┌──

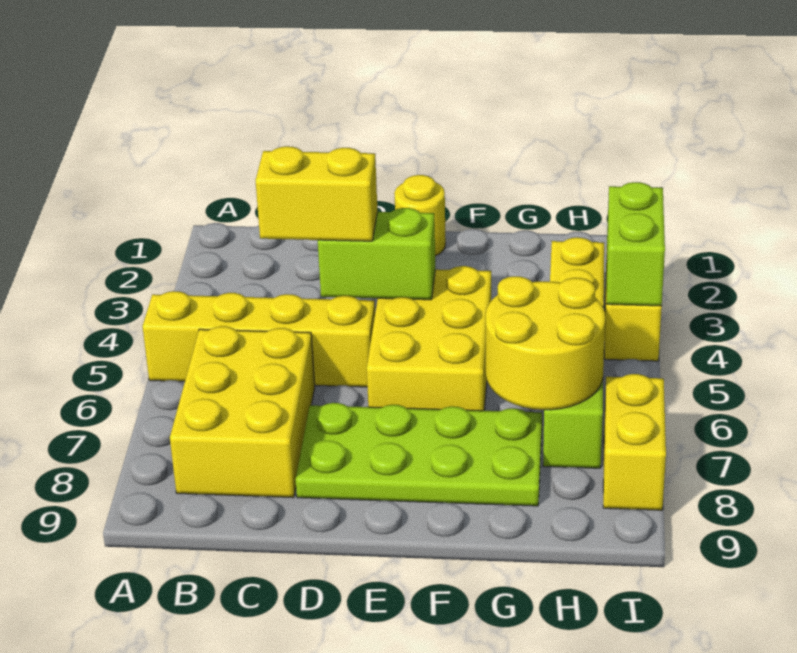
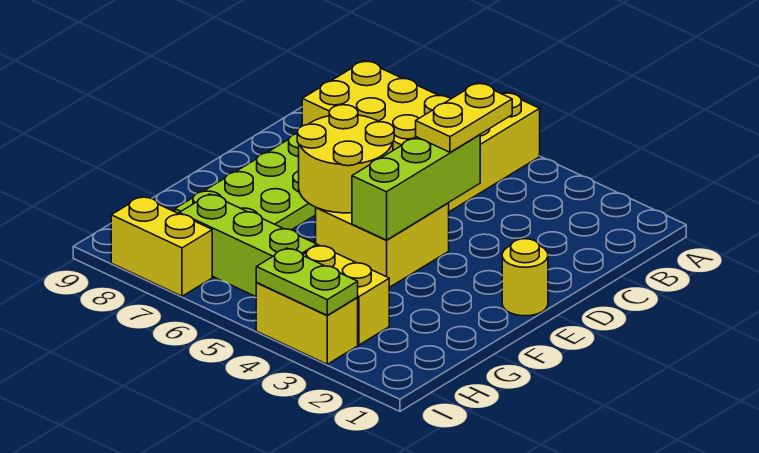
yellow brick C4:D4 level 3 -> yellow plate C4:D4 level 3
lime brick D4:E4 level 2 -> lime brick D4:F4 level 2
yellow brick E4:F6 level 1 -> yellow brick E4:F5 level 1
yellow round brick G6:H7 level 2 -> yellow round brick E5:F6 level 2
lime brick I3:I4 level 2 -> lime plate I3:I4 level 2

└──

An exact transcription of the records above is needed, with no pictures included.

_Task response_
yellow brick C4:D4 level 3 -> yellow plate C4:D4 level 3
lime brick D4:E4 level 2 -> lime brick D4:F4 level 2
yellow brick E4:F6 level 1 -> yellow brick E4:F5 level 1
yellow round brick G6:H7 level 2 -> yellow round brick E5:F6 level 2
lime brick I3:I4 level 2 -> lime plate I3:I4 level 2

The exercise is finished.